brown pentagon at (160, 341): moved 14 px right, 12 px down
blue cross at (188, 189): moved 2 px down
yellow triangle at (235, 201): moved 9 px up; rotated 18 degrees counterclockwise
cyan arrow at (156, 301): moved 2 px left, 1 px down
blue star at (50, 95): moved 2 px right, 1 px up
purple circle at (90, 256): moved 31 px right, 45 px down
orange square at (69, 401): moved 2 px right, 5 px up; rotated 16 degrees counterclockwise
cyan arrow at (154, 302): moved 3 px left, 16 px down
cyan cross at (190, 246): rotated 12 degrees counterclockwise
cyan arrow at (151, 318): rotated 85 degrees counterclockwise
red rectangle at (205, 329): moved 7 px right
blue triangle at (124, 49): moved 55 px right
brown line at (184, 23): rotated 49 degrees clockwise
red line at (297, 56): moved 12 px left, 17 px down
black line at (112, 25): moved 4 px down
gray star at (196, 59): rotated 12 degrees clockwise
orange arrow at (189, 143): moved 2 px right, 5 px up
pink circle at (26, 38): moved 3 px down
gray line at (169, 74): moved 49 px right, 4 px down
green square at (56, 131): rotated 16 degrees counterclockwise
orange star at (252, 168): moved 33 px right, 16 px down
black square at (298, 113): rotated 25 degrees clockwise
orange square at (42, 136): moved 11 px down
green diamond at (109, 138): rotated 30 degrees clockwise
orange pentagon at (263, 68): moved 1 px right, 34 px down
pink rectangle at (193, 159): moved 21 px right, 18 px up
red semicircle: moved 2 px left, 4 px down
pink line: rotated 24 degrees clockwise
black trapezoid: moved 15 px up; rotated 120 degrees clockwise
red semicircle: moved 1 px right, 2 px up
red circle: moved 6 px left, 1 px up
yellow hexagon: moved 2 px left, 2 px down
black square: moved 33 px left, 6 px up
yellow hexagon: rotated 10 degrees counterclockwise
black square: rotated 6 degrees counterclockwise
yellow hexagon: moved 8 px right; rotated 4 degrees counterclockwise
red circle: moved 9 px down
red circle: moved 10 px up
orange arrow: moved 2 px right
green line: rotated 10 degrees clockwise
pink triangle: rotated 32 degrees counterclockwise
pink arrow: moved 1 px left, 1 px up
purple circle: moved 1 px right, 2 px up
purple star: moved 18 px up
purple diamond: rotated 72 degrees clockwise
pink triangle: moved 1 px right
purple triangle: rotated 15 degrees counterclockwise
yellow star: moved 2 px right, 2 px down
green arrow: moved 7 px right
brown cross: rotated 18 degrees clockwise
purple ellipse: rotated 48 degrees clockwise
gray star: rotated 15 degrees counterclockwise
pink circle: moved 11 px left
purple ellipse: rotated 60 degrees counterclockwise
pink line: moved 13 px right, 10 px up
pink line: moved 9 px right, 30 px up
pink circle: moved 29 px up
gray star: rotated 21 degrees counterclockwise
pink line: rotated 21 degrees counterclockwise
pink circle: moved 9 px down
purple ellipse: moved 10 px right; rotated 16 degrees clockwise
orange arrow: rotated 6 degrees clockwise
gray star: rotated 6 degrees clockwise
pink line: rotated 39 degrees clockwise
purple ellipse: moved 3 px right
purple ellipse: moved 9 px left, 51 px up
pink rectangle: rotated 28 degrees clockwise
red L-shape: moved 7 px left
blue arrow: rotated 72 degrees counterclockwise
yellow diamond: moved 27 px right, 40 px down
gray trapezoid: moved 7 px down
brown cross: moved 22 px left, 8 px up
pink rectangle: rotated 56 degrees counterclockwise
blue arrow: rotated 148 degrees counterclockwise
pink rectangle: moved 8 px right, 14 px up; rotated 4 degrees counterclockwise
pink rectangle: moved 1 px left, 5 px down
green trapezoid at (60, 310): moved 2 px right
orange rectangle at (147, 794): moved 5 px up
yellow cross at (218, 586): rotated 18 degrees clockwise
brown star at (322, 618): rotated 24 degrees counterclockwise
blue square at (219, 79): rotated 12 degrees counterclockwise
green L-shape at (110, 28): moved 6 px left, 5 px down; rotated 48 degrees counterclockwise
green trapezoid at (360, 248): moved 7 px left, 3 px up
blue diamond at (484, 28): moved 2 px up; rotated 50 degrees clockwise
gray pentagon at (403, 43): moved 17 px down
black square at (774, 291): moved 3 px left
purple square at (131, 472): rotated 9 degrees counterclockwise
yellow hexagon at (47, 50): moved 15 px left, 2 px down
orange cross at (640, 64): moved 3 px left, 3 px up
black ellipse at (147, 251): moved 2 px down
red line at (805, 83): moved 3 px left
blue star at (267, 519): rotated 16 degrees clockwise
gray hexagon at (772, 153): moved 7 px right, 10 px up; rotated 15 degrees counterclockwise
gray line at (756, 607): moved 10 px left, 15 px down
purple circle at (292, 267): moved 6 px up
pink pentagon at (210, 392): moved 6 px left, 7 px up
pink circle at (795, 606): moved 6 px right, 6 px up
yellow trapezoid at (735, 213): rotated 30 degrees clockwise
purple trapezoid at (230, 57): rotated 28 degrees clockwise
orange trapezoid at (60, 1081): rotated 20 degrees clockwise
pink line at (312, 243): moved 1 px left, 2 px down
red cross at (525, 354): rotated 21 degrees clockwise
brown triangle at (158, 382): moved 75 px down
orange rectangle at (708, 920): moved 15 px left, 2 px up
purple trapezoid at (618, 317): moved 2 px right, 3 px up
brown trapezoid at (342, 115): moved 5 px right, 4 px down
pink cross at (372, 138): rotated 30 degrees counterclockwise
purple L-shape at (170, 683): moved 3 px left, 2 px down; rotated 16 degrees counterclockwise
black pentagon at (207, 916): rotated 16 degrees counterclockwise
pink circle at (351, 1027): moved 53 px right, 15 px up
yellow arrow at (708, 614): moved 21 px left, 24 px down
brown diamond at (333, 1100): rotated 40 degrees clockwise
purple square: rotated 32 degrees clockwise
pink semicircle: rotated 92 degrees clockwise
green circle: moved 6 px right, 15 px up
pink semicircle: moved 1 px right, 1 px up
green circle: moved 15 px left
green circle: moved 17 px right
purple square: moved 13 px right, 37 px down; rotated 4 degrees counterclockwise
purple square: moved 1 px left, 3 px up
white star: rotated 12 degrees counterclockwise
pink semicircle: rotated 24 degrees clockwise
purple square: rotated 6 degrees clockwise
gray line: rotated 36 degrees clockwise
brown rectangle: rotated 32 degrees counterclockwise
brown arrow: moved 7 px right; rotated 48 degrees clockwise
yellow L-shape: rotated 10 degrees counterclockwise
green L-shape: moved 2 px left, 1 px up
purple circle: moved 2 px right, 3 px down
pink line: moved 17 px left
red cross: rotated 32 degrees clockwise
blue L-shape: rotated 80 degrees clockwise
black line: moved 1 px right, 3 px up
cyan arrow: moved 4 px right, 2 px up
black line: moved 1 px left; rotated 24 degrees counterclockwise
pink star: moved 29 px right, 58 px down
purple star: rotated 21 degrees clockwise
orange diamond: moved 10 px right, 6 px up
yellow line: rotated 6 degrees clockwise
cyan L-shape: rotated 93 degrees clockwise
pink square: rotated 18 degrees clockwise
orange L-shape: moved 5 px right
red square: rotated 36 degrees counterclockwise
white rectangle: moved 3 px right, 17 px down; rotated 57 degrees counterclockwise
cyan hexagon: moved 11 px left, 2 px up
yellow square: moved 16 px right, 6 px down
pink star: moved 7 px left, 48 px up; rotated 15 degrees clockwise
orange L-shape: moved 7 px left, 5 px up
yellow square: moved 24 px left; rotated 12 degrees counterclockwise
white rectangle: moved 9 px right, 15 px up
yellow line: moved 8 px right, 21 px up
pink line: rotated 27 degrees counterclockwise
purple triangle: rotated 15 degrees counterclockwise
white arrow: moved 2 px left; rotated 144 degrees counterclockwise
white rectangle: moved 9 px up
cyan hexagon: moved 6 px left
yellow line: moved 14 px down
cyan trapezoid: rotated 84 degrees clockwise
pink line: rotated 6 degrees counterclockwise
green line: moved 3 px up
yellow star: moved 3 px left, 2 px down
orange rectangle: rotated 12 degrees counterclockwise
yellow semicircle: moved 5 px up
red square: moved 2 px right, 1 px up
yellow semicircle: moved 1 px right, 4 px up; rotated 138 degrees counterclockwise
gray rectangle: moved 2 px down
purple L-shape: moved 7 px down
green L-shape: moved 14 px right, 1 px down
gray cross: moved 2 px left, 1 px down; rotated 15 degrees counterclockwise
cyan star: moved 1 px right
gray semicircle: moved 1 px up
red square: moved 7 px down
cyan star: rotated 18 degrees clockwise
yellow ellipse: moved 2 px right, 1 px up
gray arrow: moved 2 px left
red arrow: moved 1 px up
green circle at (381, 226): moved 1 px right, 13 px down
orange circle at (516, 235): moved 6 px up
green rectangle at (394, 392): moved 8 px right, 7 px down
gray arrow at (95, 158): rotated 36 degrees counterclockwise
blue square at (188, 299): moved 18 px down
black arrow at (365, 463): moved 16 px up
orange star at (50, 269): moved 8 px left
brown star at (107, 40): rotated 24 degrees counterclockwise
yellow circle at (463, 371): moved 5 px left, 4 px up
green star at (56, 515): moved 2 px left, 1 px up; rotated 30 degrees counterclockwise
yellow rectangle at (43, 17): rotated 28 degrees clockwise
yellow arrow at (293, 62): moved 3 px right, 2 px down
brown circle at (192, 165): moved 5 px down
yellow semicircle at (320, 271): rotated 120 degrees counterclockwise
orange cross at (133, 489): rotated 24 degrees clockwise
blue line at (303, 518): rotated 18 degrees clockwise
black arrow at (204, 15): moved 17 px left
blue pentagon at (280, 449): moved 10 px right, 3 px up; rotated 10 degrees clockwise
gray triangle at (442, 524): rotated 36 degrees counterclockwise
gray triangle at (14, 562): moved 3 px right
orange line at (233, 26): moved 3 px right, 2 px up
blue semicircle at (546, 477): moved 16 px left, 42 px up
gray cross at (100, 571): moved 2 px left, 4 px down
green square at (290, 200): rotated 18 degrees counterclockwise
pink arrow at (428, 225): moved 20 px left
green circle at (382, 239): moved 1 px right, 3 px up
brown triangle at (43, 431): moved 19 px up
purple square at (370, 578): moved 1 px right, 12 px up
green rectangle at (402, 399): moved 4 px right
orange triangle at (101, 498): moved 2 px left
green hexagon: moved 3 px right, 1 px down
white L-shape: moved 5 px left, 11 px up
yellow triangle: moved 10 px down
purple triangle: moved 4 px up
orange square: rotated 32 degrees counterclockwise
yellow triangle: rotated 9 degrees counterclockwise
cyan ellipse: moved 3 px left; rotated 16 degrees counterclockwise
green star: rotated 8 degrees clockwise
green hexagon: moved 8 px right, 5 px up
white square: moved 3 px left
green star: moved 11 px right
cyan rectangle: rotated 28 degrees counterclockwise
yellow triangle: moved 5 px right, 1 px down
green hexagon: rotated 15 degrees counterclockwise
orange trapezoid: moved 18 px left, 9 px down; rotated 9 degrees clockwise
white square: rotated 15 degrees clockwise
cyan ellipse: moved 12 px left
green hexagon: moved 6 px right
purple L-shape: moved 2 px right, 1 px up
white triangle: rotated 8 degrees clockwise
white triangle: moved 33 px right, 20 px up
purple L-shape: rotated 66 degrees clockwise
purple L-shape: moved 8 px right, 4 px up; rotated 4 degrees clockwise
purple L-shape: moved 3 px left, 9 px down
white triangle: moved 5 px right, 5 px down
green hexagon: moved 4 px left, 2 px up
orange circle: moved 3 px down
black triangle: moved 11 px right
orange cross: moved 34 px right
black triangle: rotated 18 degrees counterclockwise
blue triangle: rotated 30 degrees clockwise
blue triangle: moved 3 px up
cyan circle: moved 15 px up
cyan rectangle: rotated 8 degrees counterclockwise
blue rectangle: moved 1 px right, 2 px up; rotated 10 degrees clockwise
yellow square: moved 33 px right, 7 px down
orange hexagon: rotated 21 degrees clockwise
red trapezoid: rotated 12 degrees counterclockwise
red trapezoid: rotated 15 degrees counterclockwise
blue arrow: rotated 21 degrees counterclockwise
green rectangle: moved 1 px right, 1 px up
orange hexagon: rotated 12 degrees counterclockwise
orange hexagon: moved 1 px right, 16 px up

#####

• Set task:
Could you copy the entries word for word, starting with the first line and ending with the line that contains "green diamond at"?

• Answer to this task:
brown pentagon at (160, 341): moved 14 px right, 12 px down
blue cross at (188, 189): moved 2 px down
yellow triangle at (235, 201): moved 9 px up; rotated 18 degrees counterclockwise
cyan arrow at (156, 301): moved 2 px left, 1 px down
blue star at (50, 95): moved 2 px right, 1 px up
purple circle at (90, 256): moved 31 px right, 45 px down
orange square at (69, 401): moved 2 px right, 5 px up; rotated 16 degrees counterclockwise
cyan arrow at (154, 302): moved 3 px left, 16 px down
cyan cross at (190, 246): rotated 12 degrees counterclockwise
cyan arrow at (151, 318): rotated 85 degrees counterclockwise
red rectangle at (205, 329): moved 7 px right
blue triangle at (124, 49): moved 55 px right
brown line at (184, 23): rotated 49 degrees clockwise
red line at (297, 56): moved 12 px left, 17 px down
black line at (112, 25): moved 4 px down
gray star at (196, 59): rotated 12 degrees clockwise
orange arrow at (189, 143): moved 2 px right, 5 px up
pink circle at (26, 38): moved 3 px down
gray line at (169, 74): moved 49 px right, 4 px down
green square at (56, 131): rotated 16 degrees counterclockwise
orange star at (252, 168): moved 33 px right, 16 px down
black square at (298, 113): rotated 25 degrees clockwise
orange square at (42, 136): moved 11 px down
green diamond at (109, 138): rotated 30 degrees clockwise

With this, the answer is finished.